### Task description
Give back each record precisely, pictures excluded.

[[ Data provided, beginning ]]

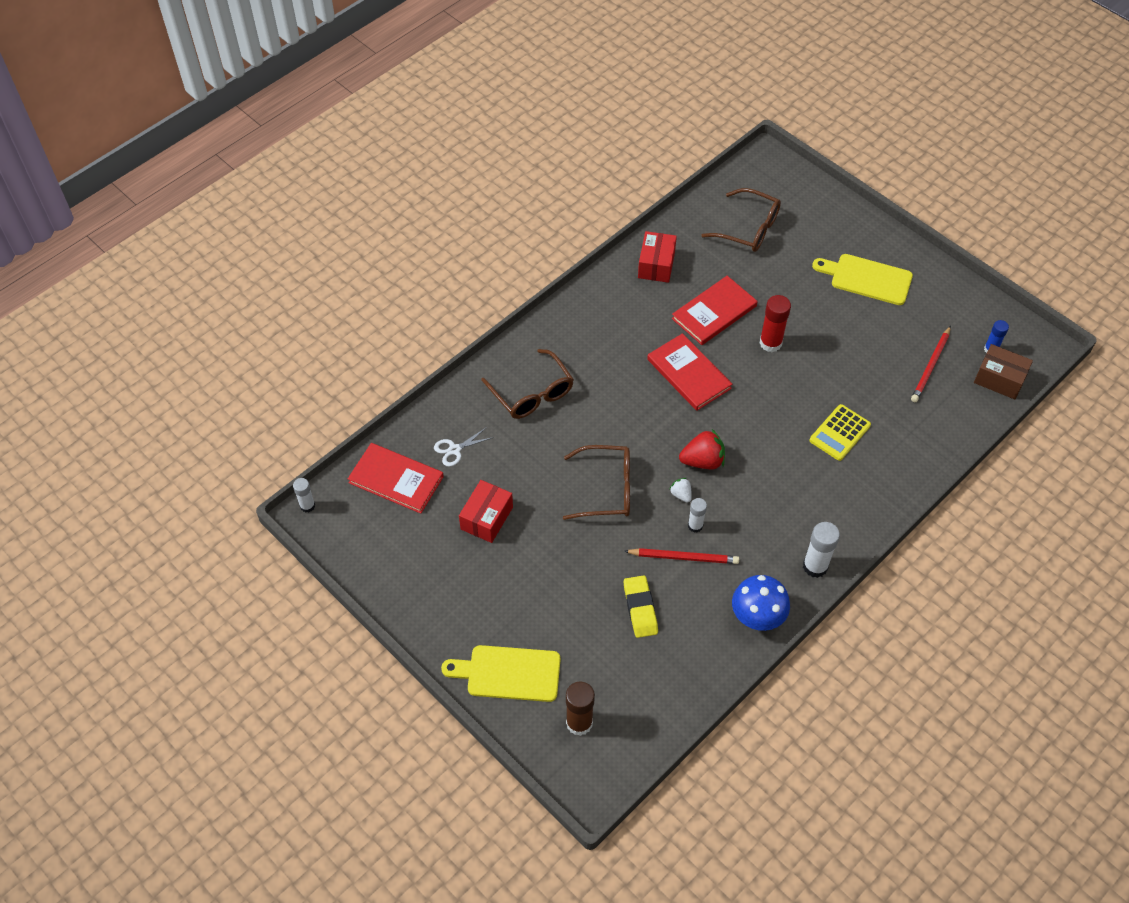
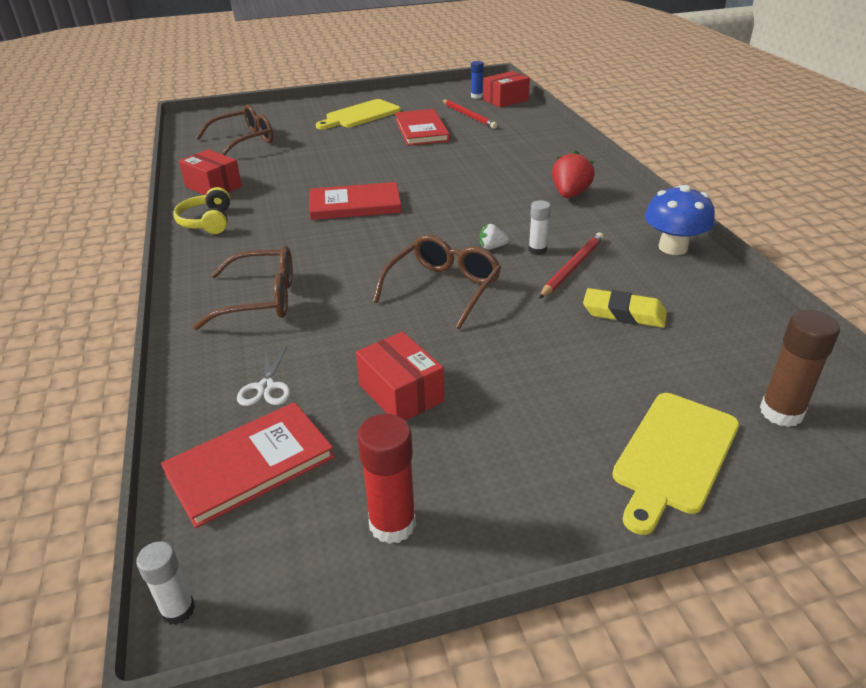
camera: 60 degrees left, 20 degrees down
red book [672,276,758,345] -> red book moved to [395,109,450,146]
red strawberry [679,429,725,469] -> red strawberry moved to [552,150,595,198]
red glue stick [760,295,791,352] -> red glue stick moved to [357,414,416,544]
white glue stick [803,522,840,578] -> none
yellow calculator [809,404,871,461] -> none
brown box [974,344,1033,399] -> red box [483,71,530,108]
none -> yellow headphones [173,187,230,234]

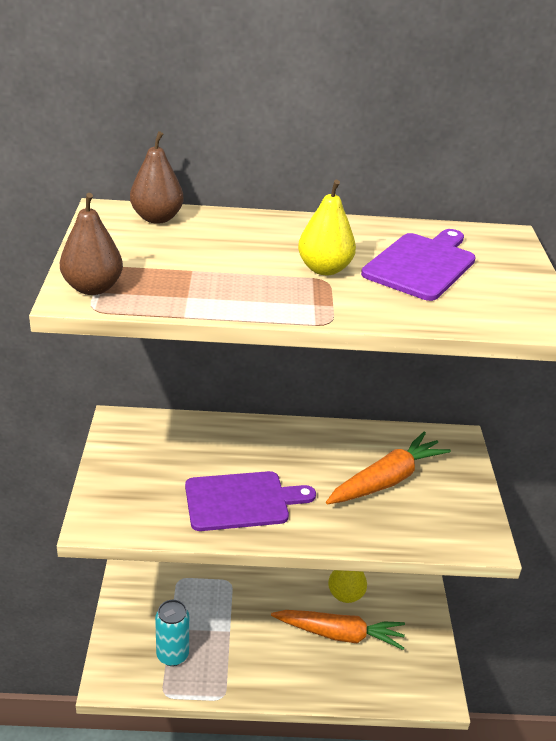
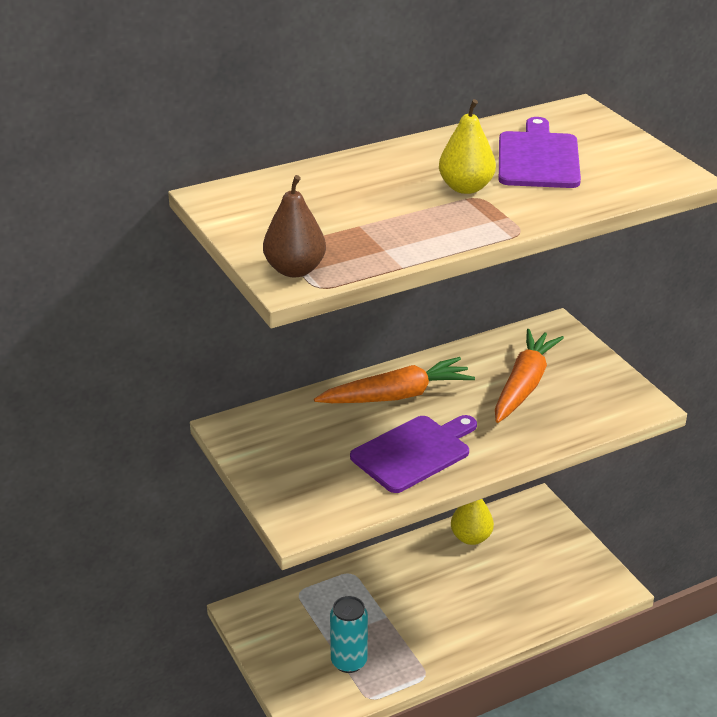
camera: 25 degrees left, 0 degrees up
brown pear [130,131,184,224] -> none
orange carrot [271,610,405,650] -> orange carrot moved to [314,357,475,403]

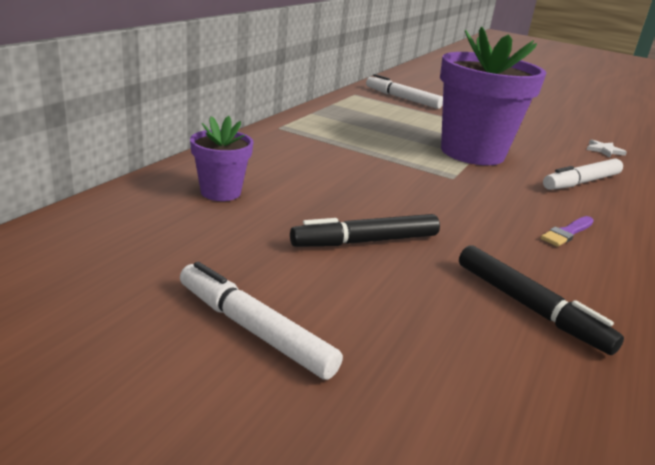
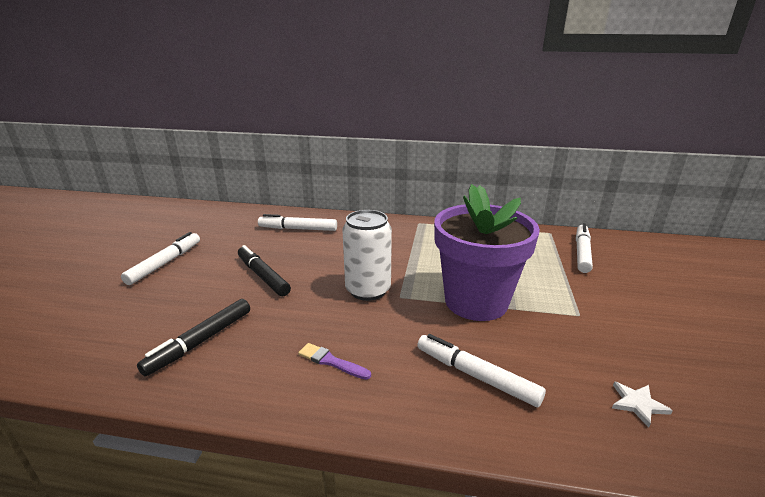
camera: 75 degrees right, 0 degrees up
purple flower pot [190,116,253,201] -> white marker [258,214,337,231]
none -> white can [342,210,392,301]

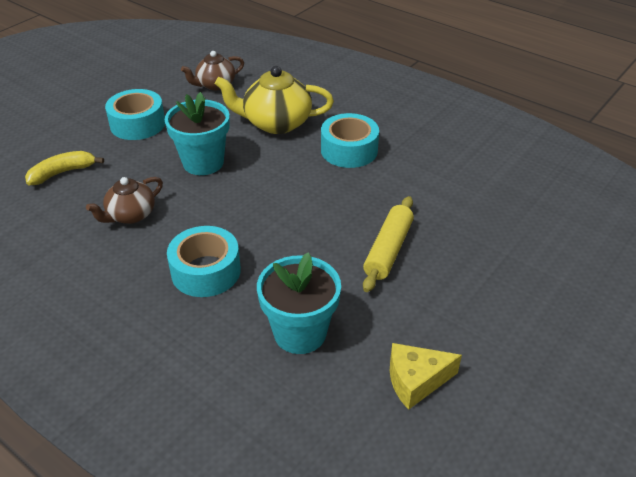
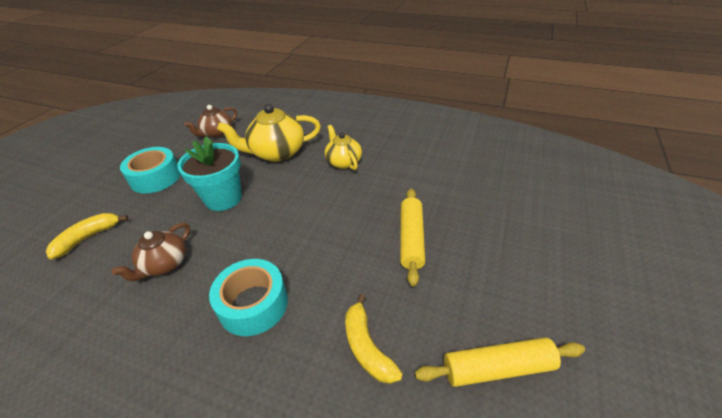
camera: 15 degrees left, 0 degrees up
turquoise flower pot [257,252,341,354] -> yellow banana [345,294,403,384]
turquoise tape [321,113,379,168] -> yellow teapot [325,125,362,170]
yellow cheese [390,343,462,410] -> yellow rolling pin [415,337,585,387]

[[ Data provided, end ]]

### Exercise response
camera: 60 degrees left, 20 degrees down
red book [672,276,758,345] -> red book moved to [395,109,450,146]
red strawberry [679,429,725,469] -> red strawberry moved to [552,150,595,198]
red glue stick [760,295,791,352] -> red glue stick moved to [357,414,416,544]
white glue stick [803,522,840,578] -> none
yellow calculator [809,404,871,461] -> none
brown box [974,344,1033,399] -> red box [483,71,530,108]
none -> yellow headphones [173,187,230,234]

camera: 25 degrees left, 0 degrees up
brown pear [130,131,184,224] -> none
orange carrot [271,610,405,650] -> orange carrot moved to [314,357,475,403]

camera: 75 degrees right, 0 degrees up
purple flower pot [190,116,253,201] -> white marker [258,214,337,231]
none -> white can [342,210,392,301]

camera: 15 degrees left, 0 degrees up
turquoise flower pot [257,252,341,354] -> yellow banana [345,294,403,384]
turquoise tape [321,113,379,168] -> yellow teapot [325,125,362,170]
yellow cheese [390,343,462,410] -> yellow rolling pin [415,337,585,387]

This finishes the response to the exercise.